==== EXERCISE MATERIALS

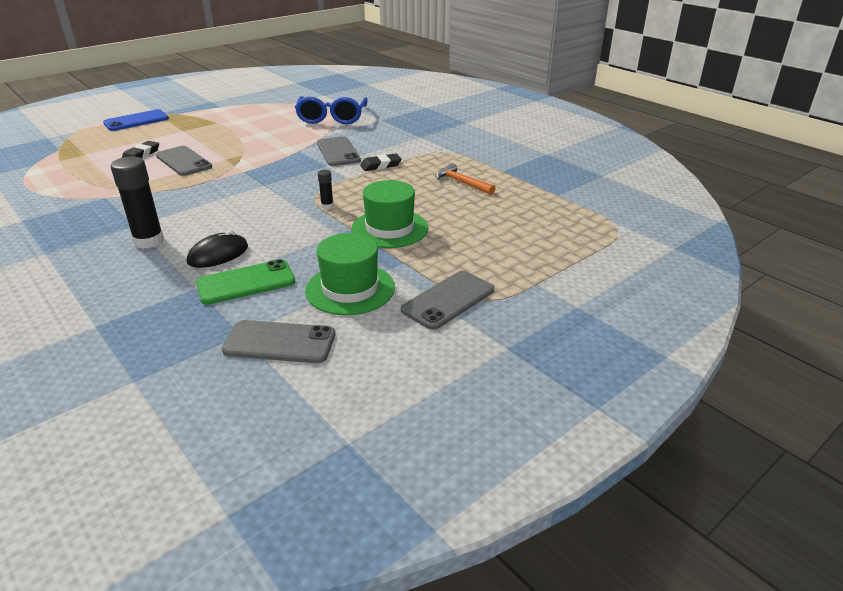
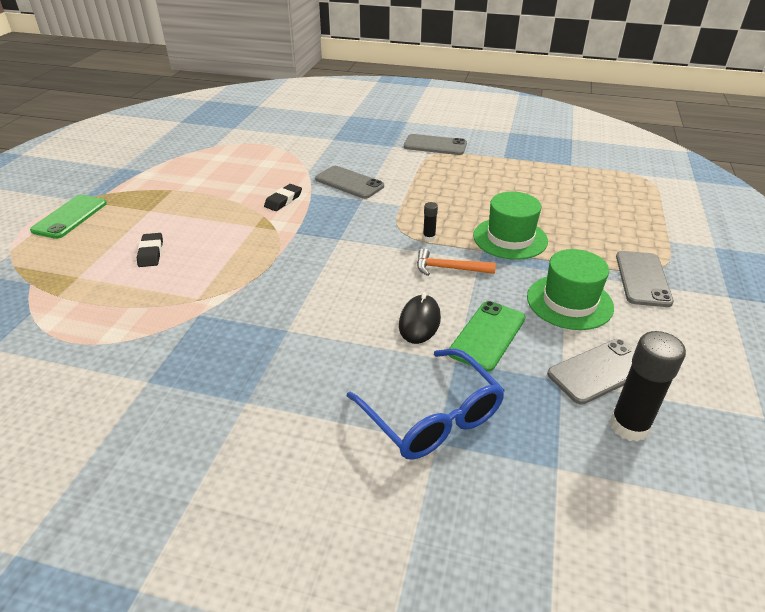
camera: 35 degrees left, 5 degrees up
blue phone [103,109,169,131] -> green phone [30,195,107,239]
black glue stick [111,157,164,249] -> black glue stick moved to [610,331,686,442]
grey phone [156,146,212,176] -> grey phone moved to [404,134,467,155]
blue glasses [295,96,368,124] -> blue glasses moved to [347,349,505,460]
black eraser [360,153,402,171] -> black eraser moved to [264,184,302,211]
orange hammer [436,163,496,195] -> orange hammer moved to [417,248,496,276]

========

◆ WRITTEN TASK: After locating the line containing "grey phone [156,146,212,176]", write out that line and all remaining lines of the records exactly, with nothing added.

◆ EXPECTED ANSWER:
grey phone [156,146,212,176] -> grey phone moved to [404,134,467,155]
blue glasses [295,96,368,124] -> blue glasses moved to [347,349,505,460]
black eraser [360,153,402,171] -> black eraser moved to [264,184,302,211]
orange hammer [436,163,496,195] -> orange hammer moved to [417,248,496,276]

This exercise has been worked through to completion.